* [EXERCISE PROMPT]:
Copy whichever lines of the data hold the word "pencil".

═════ DATA FOR PROCESSING

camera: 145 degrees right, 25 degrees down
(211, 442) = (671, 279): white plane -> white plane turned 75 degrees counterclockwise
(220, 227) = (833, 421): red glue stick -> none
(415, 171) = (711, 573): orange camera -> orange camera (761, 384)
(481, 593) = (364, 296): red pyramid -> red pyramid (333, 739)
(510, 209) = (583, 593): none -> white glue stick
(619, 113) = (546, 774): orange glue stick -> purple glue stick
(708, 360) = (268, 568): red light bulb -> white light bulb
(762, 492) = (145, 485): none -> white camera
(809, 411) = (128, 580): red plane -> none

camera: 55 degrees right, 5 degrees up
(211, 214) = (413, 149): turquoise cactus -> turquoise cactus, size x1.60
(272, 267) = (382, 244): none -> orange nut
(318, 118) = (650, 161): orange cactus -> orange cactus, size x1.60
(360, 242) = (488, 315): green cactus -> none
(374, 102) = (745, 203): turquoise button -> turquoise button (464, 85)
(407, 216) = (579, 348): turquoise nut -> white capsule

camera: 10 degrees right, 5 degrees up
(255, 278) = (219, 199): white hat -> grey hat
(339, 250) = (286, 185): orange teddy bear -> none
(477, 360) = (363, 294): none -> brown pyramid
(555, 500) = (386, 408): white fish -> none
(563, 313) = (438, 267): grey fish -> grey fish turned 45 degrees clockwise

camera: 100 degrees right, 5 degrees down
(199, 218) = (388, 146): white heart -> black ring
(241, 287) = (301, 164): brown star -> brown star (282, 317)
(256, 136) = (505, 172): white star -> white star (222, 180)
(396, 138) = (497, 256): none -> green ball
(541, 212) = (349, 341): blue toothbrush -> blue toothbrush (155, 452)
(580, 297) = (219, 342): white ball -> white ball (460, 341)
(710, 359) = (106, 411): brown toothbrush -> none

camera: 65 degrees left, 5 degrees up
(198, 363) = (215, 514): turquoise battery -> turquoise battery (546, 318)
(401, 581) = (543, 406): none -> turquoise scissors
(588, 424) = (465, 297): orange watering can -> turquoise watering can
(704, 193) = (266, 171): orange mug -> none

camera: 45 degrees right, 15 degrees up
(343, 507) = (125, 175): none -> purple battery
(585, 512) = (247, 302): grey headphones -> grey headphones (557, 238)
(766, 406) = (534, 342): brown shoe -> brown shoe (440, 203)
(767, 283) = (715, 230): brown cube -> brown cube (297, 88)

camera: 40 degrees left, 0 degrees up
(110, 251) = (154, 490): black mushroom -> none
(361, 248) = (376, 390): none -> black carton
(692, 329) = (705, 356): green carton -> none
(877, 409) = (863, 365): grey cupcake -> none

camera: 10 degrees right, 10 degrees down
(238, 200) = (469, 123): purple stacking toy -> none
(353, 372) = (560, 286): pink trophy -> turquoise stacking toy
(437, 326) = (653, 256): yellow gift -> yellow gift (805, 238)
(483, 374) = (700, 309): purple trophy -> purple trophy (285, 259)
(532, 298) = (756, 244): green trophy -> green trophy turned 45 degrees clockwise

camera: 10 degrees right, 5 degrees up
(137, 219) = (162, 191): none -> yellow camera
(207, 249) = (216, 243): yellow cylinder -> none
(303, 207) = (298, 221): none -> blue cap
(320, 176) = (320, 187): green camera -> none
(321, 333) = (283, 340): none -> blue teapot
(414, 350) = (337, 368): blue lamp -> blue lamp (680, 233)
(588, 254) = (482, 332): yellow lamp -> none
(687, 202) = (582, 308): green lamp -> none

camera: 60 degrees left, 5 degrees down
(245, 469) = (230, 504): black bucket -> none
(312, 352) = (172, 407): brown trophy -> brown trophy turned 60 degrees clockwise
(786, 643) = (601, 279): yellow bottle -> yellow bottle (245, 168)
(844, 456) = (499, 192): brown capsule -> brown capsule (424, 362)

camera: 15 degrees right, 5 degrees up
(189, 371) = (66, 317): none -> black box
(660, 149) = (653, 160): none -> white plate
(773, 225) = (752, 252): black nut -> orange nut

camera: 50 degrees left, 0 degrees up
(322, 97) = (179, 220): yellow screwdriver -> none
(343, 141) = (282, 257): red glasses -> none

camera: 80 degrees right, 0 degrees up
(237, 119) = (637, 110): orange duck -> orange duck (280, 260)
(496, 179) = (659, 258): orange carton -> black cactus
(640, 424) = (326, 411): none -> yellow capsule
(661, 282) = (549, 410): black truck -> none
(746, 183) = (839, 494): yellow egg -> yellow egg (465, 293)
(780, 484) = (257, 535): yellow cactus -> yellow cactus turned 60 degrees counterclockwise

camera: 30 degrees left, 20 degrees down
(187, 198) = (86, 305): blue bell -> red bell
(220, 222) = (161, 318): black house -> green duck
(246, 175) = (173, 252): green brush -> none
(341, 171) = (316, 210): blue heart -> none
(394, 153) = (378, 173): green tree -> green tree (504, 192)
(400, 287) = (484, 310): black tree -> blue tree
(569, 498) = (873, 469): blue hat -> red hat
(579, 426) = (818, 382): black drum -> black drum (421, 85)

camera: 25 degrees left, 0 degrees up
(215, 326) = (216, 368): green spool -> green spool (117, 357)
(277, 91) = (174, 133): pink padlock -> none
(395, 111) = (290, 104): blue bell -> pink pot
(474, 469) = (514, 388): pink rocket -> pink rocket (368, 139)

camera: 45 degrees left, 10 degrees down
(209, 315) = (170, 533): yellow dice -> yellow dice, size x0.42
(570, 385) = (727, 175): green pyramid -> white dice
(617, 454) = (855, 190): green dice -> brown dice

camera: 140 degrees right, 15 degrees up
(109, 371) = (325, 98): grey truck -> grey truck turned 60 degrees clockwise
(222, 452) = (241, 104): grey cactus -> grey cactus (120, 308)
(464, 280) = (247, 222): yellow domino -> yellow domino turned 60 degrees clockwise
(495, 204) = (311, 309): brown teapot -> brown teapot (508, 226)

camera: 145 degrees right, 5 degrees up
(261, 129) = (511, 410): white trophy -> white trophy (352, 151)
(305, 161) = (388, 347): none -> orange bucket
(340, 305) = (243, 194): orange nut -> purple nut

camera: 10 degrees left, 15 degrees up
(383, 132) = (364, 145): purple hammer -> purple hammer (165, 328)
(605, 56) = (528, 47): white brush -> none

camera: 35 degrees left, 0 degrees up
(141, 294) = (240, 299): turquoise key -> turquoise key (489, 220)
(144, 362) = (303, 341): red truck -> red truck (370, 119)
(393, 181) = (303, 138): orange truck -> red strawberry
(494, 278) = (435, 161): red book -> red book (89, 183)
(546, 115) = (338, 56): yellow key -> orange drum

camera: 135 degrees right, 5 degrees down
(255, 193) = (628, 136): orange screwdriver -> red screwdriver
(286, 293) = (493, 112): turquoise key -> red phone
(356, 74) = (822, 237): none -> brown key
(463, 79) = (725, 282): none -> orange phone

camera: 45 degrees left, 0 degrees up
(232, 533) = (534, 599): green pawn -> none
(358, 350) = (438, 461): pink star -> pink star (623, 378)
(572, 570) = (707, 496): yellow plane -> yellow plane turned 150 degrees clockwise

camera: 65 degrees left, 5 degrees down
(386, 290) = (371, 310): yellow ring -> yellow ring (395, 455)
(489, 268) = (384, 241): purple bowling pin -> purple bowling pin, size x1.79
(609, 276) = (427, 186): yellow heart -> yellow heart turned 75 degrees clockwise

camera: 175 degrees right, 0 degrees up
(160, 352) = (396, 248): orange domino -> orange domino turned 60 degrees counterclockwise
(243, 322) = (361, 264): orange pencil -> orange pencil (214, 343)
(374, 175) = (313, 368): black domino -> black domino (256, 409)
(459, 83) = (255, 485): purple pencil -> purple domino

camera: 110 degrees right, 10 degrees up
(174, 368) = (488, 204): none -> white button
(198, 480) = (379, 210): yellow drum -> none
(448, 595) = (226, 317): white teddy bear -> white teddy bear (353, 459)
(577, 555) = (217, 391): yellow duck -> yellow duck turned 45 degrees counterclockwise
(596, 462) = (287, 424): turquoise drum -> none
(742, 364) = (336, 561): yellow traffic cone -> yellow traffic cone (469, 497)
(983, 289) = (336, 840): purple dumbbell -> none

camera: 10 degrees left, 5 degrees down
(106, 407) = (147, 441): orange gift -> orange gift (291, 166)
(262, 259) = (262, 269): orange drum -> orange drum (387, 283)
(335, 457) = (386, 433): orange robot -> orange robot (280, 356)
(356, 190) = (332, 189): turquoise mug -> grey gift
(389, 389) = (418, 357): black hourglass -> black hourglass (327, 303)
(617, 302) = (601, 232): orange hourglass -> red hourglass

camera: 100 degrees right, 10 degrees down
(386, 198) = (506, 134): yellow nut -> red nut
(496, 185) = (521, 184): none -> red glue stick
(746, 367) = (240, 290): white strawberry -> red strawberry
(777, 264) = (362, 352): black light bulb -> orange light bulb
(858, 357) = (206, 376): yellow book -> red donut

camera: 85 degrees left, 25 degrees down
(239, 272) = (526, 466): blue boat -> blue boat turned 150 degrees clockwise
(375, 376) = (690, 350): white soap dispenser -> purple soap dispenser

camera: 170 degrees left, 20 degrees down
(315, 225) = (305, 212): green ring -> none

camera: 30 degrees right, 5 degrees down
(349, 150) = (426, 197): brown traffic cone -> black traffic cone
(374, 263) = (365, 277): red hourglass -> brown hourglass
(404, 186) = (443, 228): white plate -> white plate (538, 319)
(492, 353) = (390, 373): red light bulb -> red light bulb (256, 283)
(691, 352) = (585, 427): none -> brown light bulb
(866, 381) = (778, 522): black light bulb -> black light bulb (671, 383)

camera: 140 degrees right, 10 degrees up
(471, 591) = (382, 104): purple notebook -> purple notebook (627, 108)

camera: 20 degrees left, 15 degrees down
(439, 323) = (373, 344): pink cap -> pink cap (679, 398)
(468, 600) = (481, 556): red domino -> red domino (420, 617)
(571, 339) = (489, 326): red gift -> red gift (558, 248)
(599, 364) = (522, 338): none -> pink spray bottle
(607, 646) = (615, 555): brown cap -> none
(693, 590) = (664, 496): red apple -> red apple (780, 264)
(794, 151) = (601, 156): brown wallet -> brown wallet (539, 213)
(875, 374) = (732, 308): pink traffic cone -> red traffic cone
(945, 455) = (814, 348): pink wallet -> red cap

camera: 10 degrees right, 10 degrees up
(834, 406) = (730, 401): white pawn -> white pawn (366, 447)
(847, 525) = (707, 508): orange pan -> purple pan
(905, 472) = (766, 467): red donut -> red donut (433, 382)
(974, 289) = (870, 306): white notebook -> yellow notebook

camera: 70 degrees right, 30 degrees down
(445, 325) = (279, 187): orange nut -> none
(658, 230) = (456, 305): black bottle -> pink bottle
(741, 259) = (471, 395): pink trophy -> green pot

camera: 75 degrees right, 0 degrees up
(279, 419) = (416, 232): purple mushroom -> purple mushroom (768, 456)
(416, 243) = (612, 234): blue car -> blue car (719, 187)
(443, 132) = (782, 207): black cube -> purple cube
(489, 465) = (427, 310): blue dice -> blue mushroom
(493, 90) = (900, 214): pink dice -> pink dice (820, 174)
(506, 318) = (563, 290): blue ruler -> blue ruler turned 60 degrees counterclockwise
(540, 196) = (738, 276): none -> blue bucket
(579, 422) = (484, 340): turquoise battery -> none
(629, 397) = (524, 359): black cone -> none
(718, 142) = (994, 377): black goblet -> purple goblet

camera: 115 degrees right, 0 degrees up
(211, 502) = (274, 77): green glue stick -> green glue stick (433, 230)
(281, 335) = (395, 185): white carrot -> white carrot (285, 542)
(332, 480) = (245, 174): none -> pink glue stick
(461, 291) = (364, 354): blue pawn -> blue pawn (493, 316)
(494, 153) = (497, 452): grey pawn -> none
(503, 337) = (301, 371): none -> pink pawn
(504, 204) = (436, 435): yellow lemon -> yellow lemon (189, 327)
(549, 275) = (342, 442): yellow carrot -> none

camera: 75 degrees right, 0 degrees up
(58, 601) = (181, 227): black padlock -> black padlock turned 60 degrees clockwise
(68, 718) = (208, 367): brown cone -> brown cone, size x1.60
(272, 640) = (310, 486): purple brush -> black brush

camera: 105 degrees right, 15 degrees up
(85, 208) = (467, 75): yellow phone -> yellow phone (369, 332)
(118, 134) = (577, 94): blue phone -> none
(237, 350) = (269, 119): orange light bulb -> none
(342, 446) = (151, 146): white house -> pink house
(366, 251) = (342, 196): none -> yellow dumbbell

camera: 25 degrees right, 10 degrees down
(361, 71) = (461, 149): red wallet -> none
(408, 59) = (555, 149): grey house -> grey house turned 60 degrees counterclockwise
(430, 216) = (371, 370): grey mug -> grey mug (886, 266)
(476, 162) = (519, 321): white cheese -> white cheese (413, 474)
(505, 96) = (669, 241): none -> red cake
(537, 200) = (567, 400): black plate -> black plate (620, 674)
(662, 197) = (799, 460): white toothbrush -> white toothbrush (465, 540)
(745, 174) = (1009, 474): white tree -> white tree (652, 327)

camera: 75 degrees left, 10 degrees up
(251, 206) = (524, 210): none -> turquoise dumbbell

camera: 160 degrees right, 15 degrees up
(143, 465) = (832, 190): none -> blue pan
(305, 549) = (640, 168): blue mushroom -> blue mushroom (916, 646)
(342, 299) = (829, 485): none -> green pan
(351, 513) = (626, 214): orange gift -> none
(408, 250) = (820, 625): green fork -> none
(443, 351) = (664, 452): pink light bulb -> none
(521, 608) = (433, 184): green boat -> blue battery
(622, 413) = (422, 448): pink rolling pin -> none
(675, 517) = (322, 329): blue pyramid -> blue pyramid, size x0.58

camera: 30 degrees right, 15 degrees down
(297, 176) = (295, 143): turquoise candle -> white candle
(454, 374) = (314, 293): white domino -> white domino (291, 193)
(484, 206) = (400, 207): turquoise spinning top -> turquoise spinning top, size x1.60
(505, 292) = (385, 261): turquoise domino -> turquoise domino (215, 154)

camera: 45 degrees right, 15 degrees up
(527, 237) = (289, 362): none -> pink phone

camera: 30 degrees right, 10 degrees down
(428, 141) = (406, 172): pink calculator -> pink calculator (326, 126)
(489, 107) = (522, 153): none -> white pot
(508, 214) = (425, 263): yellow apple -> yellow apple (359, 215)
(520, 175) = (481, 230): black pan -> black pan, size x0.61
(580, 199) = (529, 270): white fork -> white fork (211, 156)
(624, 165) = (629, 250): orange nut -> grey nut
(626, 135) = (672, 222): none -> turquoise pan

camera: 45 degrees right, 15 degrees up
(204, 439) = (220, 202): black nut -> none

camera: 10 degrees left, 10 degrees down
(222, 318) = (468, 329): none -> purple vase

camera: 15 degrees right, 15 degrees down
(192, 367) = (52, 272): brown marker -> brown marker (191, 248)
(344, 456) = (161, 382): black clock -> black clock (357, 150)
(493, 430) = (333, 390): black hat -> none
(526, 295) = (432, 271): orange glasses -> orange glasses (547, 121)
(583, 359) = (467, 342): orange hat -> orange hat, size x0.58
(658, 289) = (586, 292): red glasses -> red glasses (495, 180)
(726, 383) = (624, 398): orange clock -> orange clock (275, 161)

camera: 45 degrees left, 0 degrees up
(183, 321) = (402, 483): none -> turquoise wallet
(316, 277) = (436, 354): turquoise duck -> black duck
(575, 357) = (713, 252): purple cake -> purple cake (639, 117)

══════════

* [FINISHED EXERCISE]:
(243, 322) = (361, 264): orange pencil -> orange pencil (214, 343)
(459, 83) = (255, 485): purple pencil -> purple domino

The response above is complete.